*** Opening of Record set ***
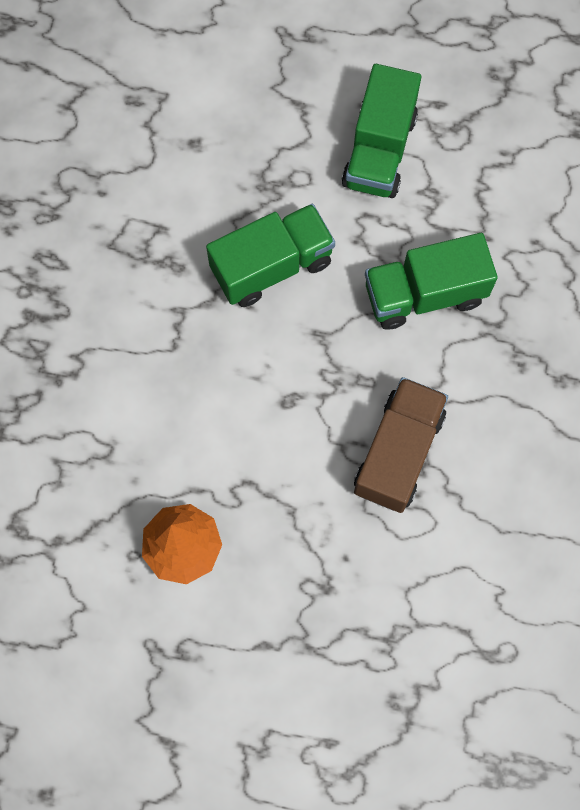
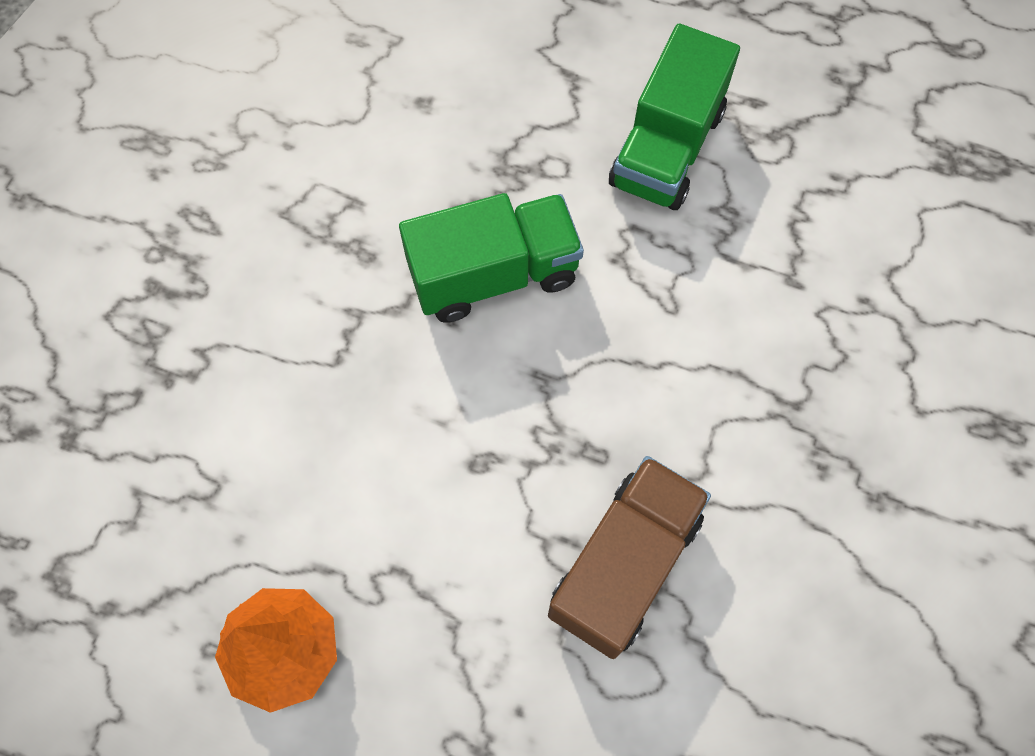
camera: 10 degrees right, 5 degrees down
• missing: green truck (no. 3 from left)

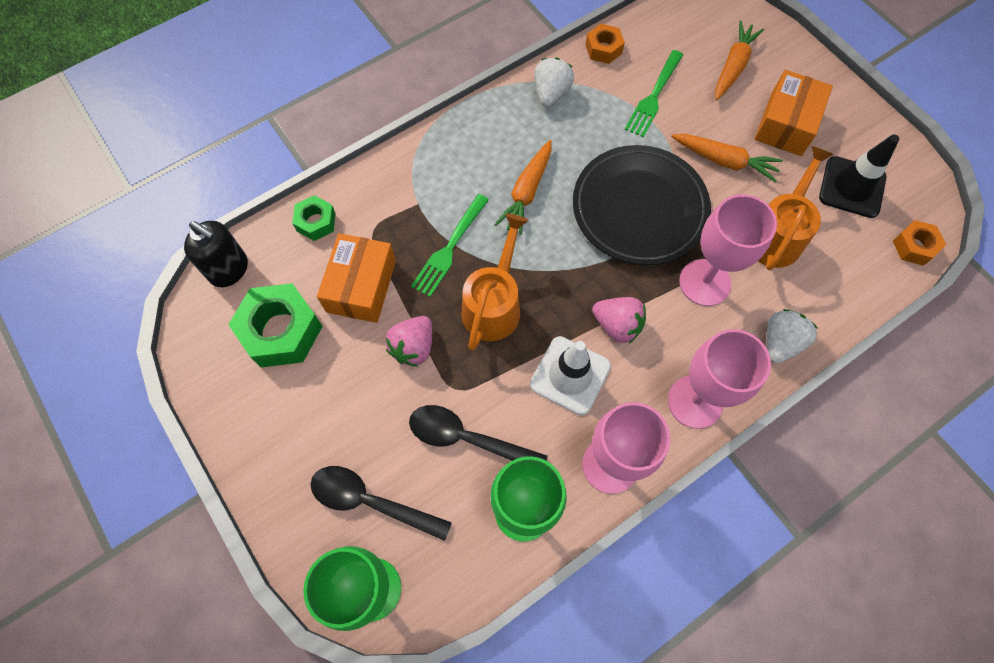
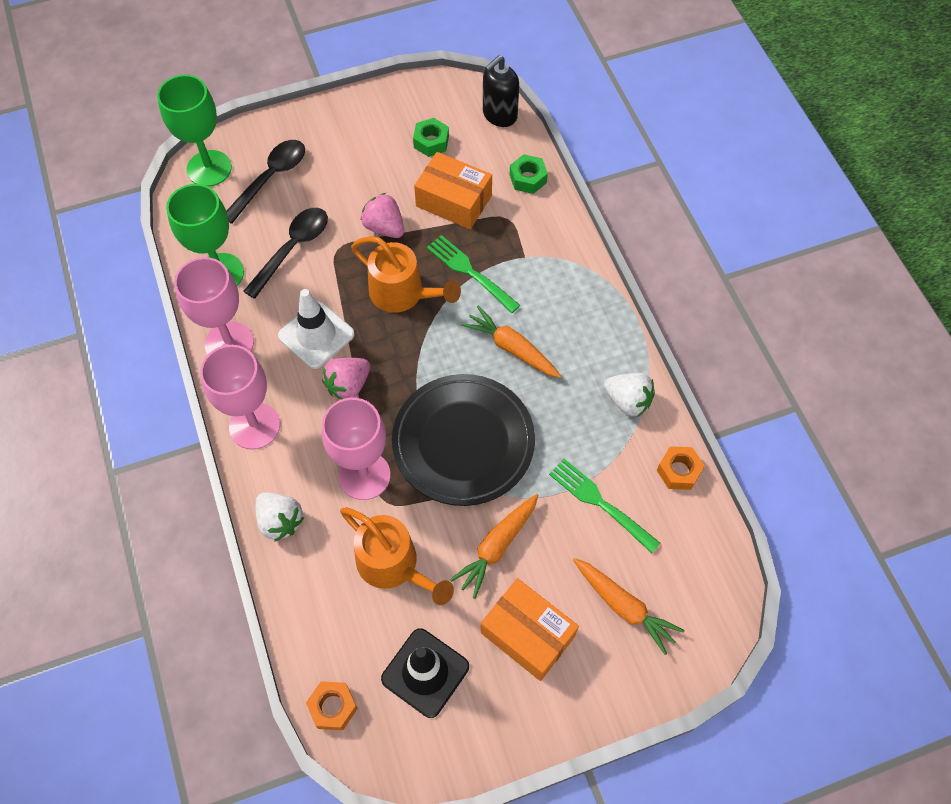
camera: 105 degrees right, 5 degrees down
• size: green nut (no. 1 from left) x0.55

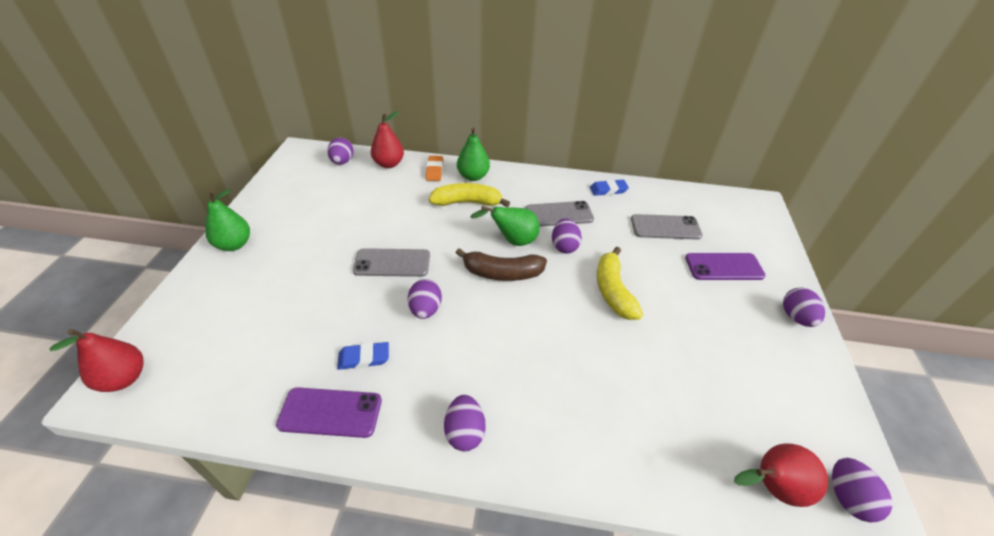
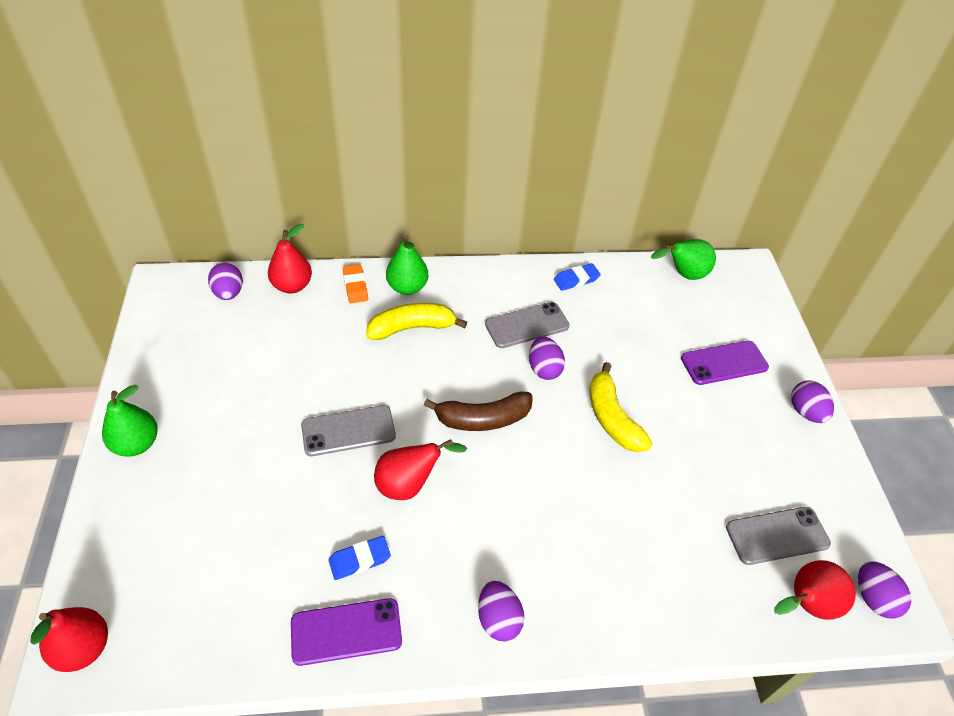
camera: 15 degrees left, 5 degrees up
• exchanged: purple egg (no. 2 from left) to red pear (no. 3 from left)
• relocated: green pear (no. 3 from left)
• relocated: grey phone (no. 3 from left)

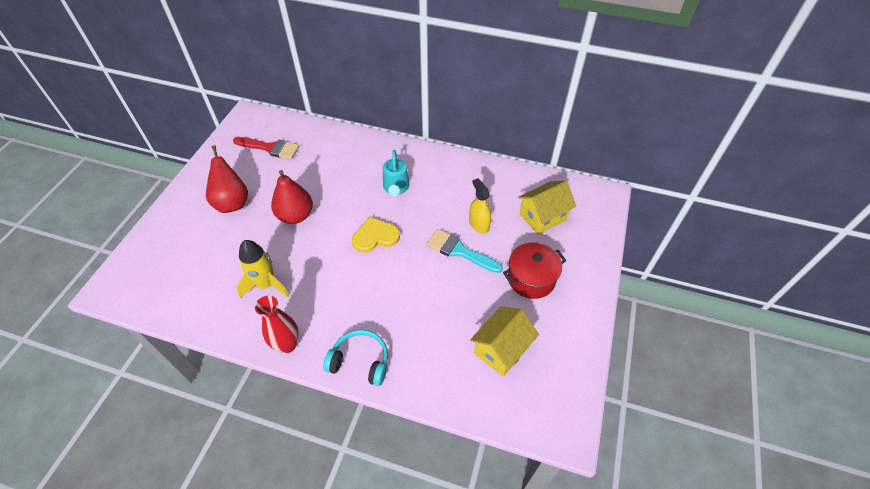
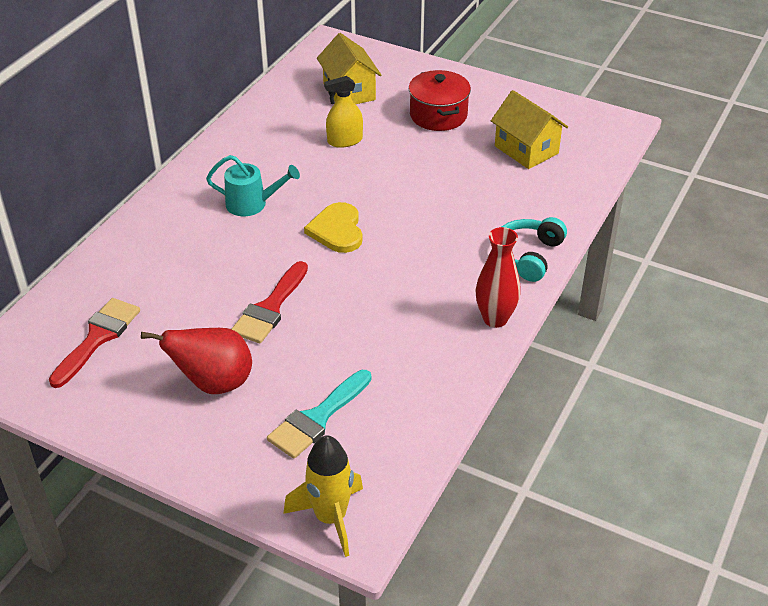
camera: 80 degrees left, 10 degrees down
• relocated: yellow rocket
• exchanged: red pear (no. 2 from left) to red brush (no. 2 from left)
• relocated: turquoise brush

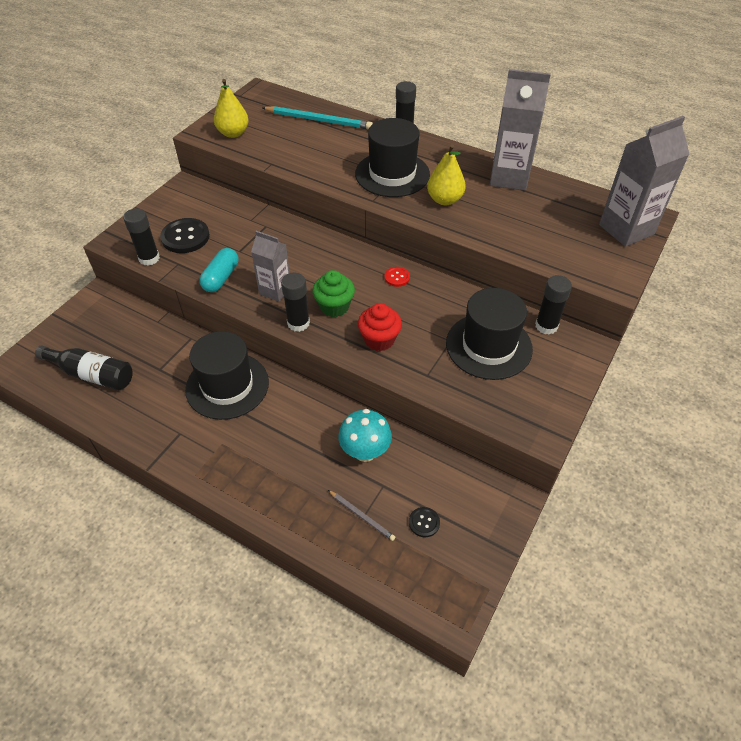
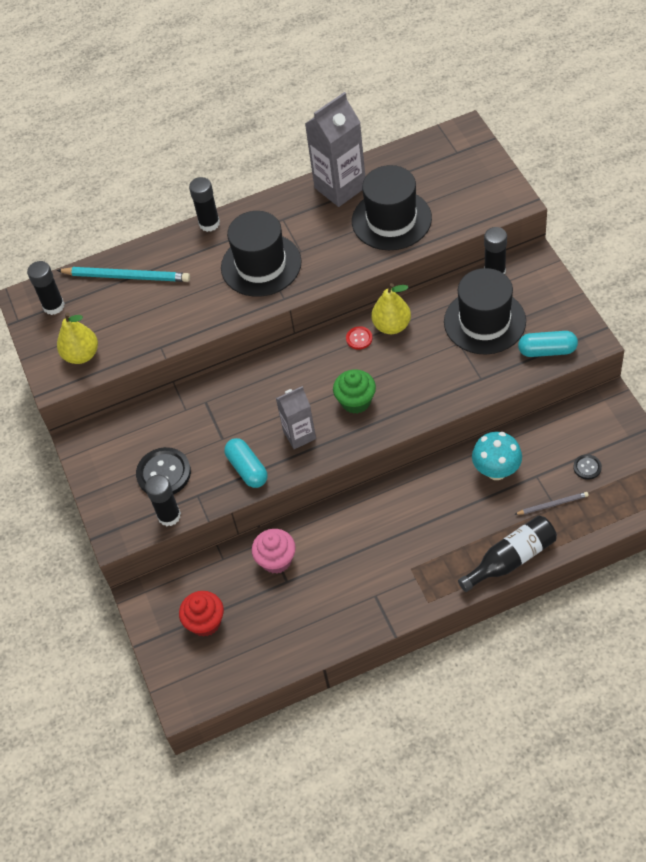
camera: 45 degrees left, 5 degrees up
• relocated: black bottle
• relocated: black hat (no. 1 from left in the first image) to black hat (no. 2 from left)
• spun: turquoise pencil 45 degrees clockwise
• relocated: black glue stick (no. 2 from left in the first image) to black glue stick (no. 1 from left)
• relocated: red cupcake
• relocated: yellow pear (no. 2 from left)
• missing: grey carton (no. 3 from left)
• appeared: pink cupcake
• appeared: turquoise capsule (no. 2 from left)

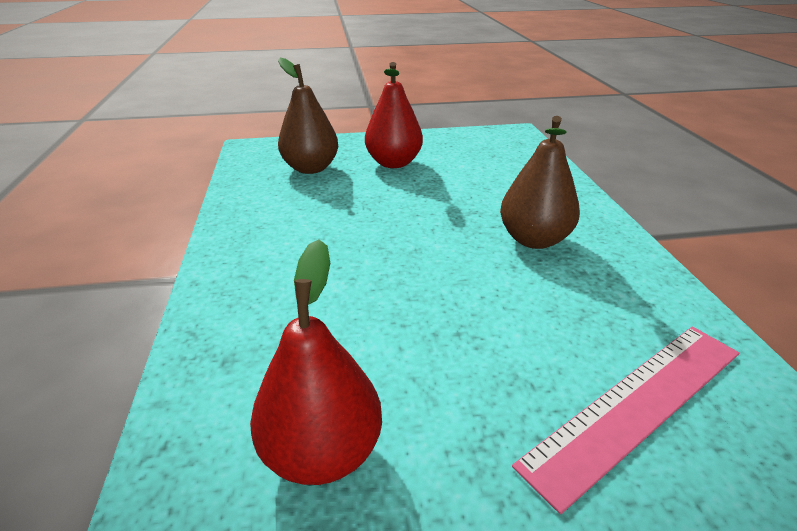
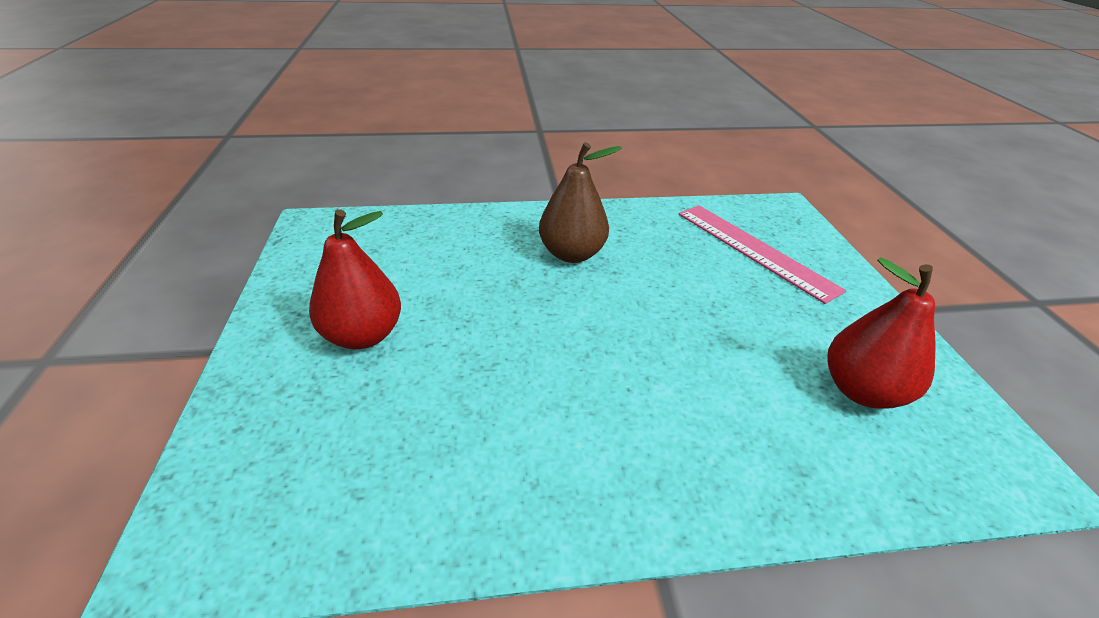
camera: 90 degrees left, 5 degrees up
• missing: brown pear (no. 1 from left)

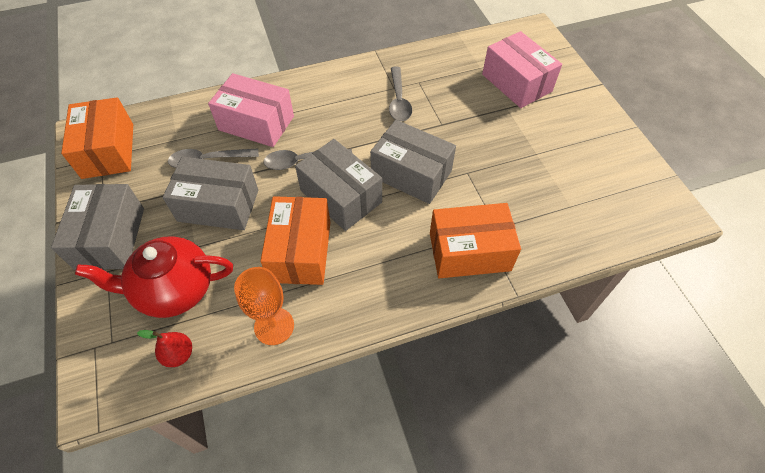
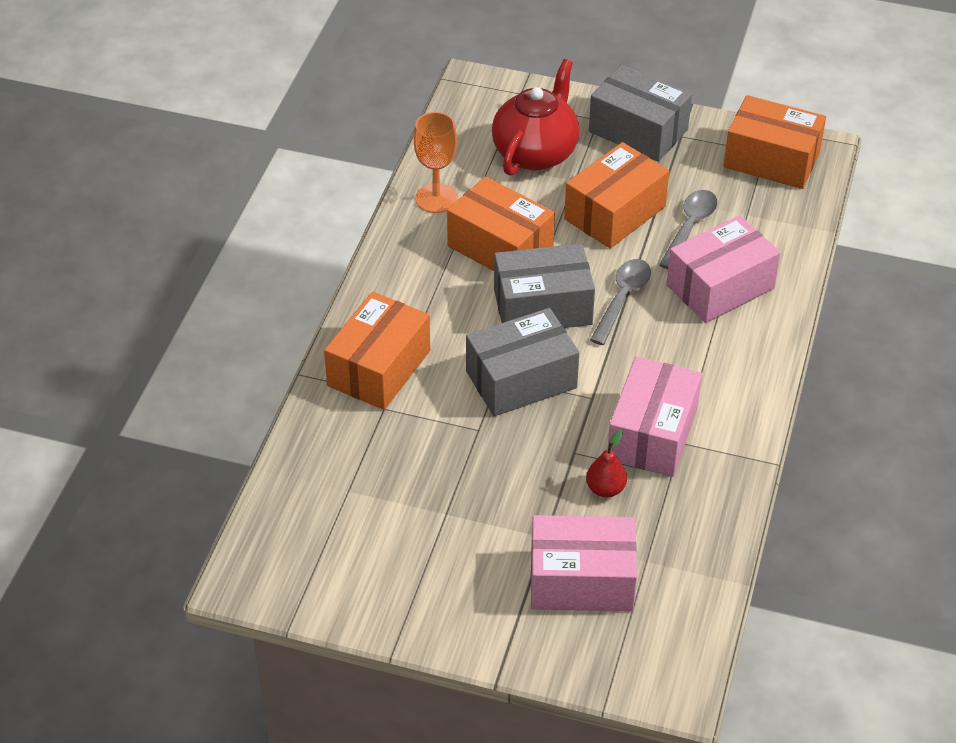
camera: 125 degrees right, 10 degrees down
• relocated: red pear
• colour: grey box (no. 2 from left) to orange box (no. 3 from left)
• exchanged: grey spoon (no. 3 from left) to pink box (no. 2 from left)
*** Close of Record set ***
▶ Your task
Looking above, find the stretch of lines that opens with the one holding "phone (no. 3 from left)" and closes with the one holding "relocated: red cupcake". Copy it exactly, pictures excluded.

▶ Completed task
• relocated: grey phone (no. 3 from left)

camera: 80 degrees left, 10 degrees down
• relocated: yellow rocket
• exchanged: red pear (no. 2 from left) to red brush (no. 2 from left)
• relocated: turquoise brush

camera: 45 degrees left, 5 degrees up
• relocated: black bottle
• relocated: black hat (no. 1 from left in the first image) to black hat (no. 2 from left)
• spun: turquoise pencil 45 degrees clockwise
• relocated: black glue stick (no. 2 from left in the first image) to black glue stick (no. 1 from left)
• relocated: red cupcake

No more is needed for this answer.